● **Source data**
********************
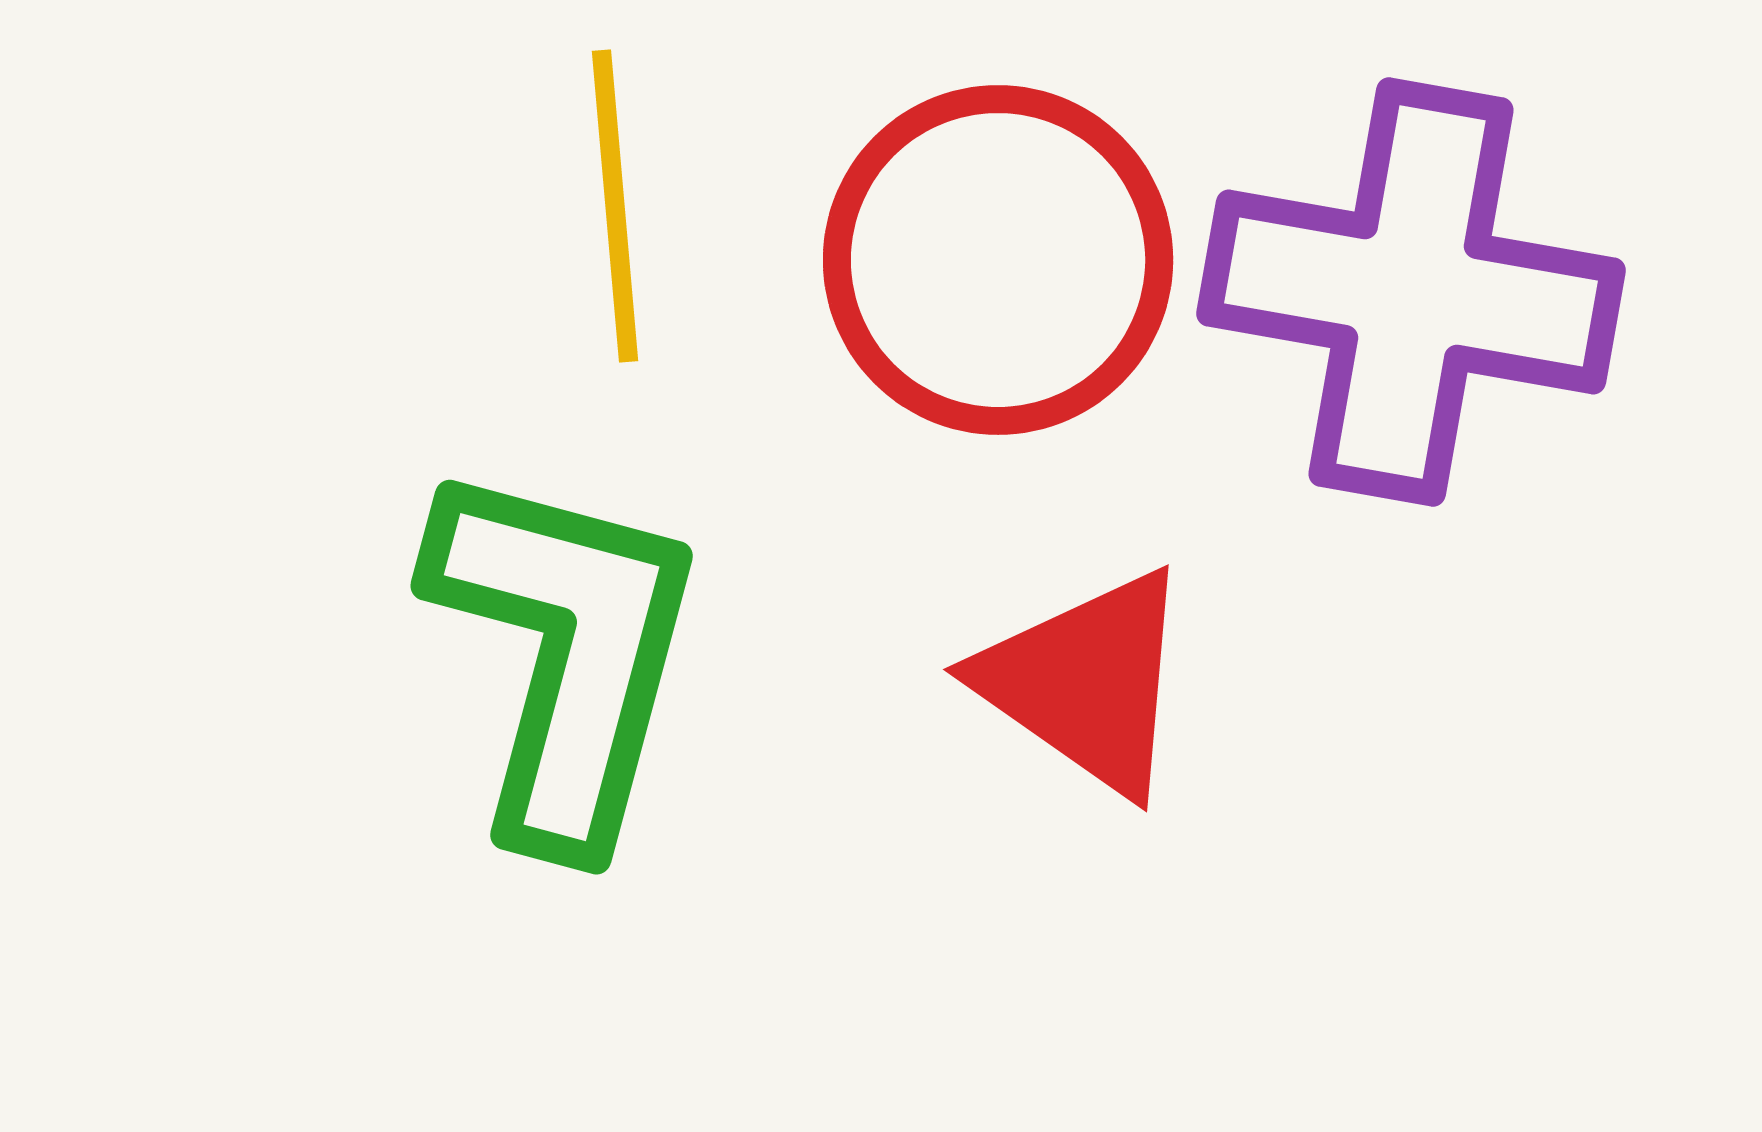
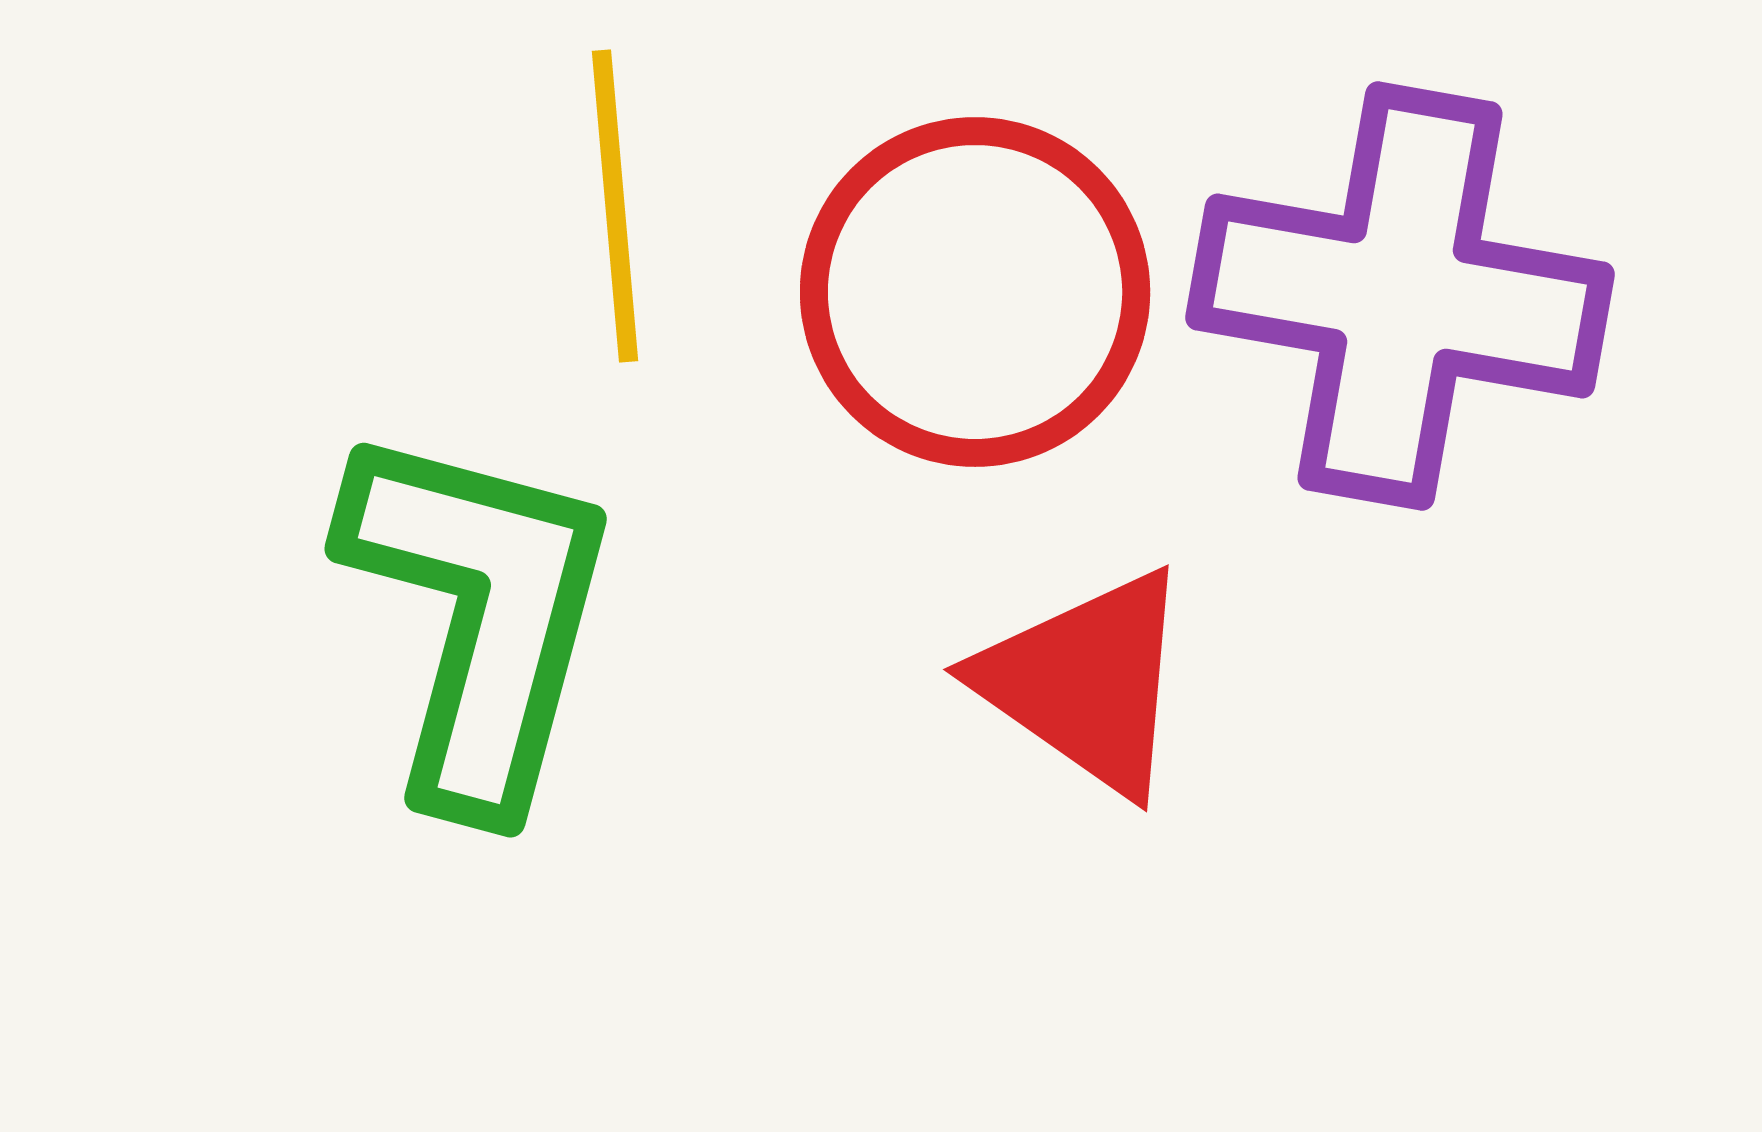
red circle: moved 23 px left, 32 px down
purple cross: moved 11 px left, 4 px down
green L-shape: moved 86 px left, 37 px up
********************
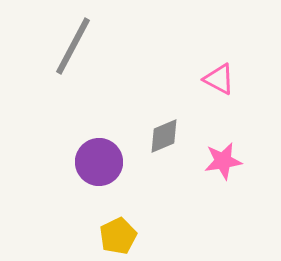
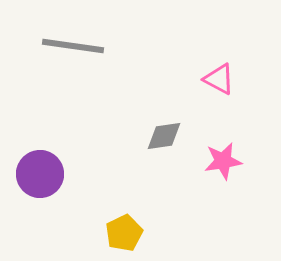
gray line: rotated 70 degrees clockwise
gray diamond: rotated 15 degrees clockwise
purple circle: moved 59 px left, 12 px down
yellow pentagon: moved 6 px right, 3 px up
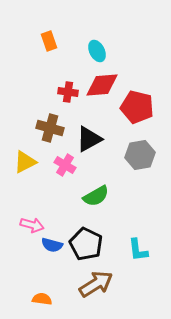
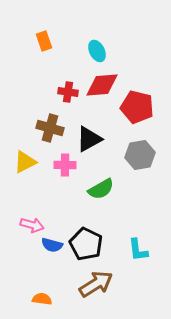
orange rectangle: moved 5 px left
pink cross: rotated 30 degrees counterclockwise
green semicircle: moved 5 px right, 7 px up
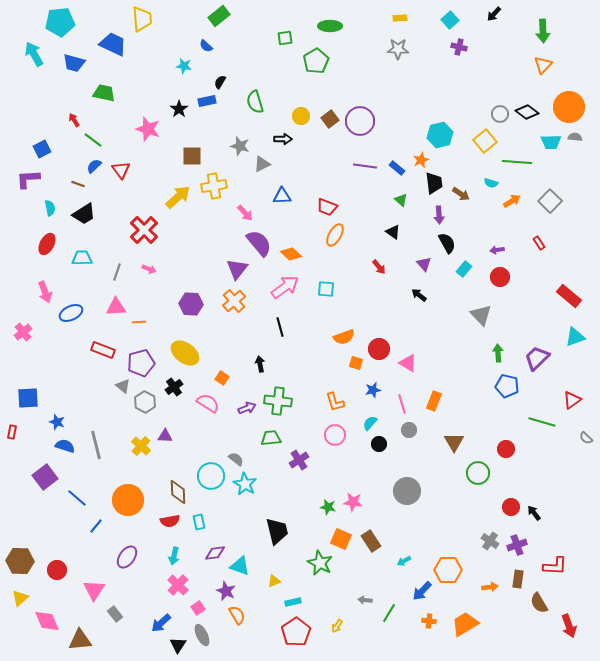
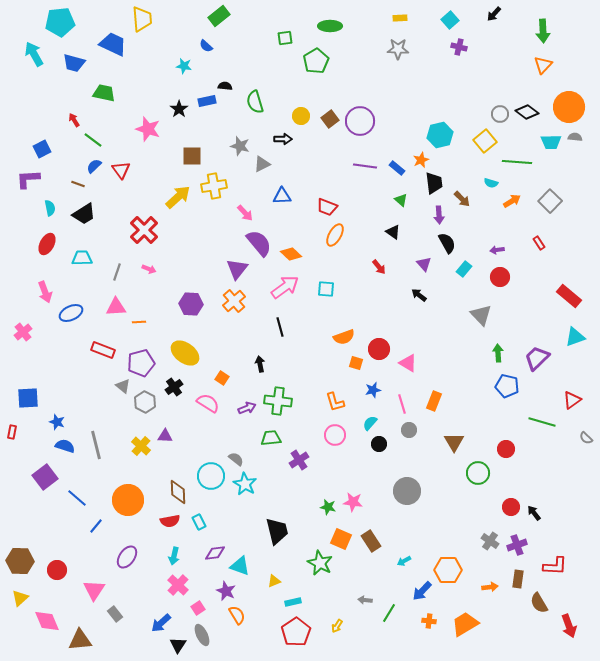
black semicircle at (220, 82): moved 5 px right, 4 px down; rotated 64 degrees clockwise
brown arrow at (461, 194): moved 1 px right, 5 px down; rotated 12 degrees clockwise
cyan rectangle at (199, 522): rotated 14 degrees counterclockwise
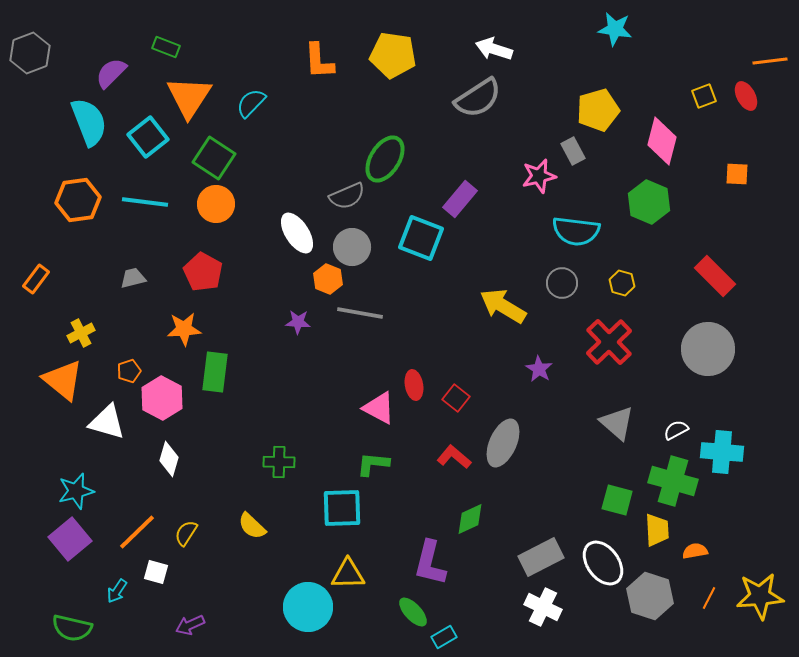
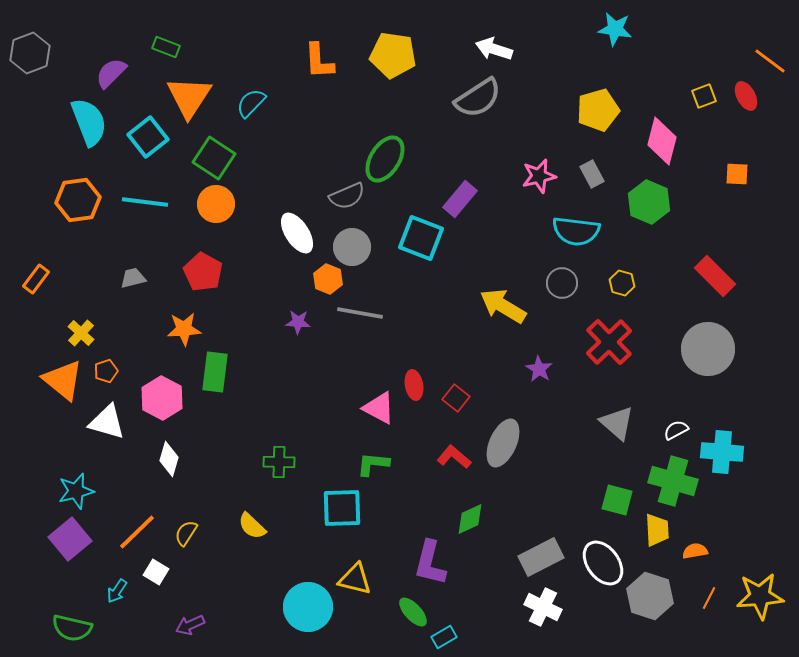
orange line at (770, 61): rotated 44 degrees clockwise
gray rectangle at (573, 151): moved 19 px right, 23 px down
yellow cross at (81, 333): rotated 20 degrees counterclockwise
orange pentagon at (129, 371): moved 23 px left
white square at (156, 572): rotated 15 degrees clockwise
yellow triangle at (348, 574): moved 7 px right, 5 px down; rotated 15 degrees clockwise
********************
● **Exercise instructions**
Using only the listing above, restate exactly the lines from the line containing "orange pentagon at" through the line containing "yellow triangle at", both included.

● **Exercise solution**
orange pentagon at (129, 371): moved 23 px left
white square at (156, 572): rotated 15 degrees clockwise
yellow triangle at (348, 574): moved 7 px right, 5 px down; rotated 15 degrees clockwise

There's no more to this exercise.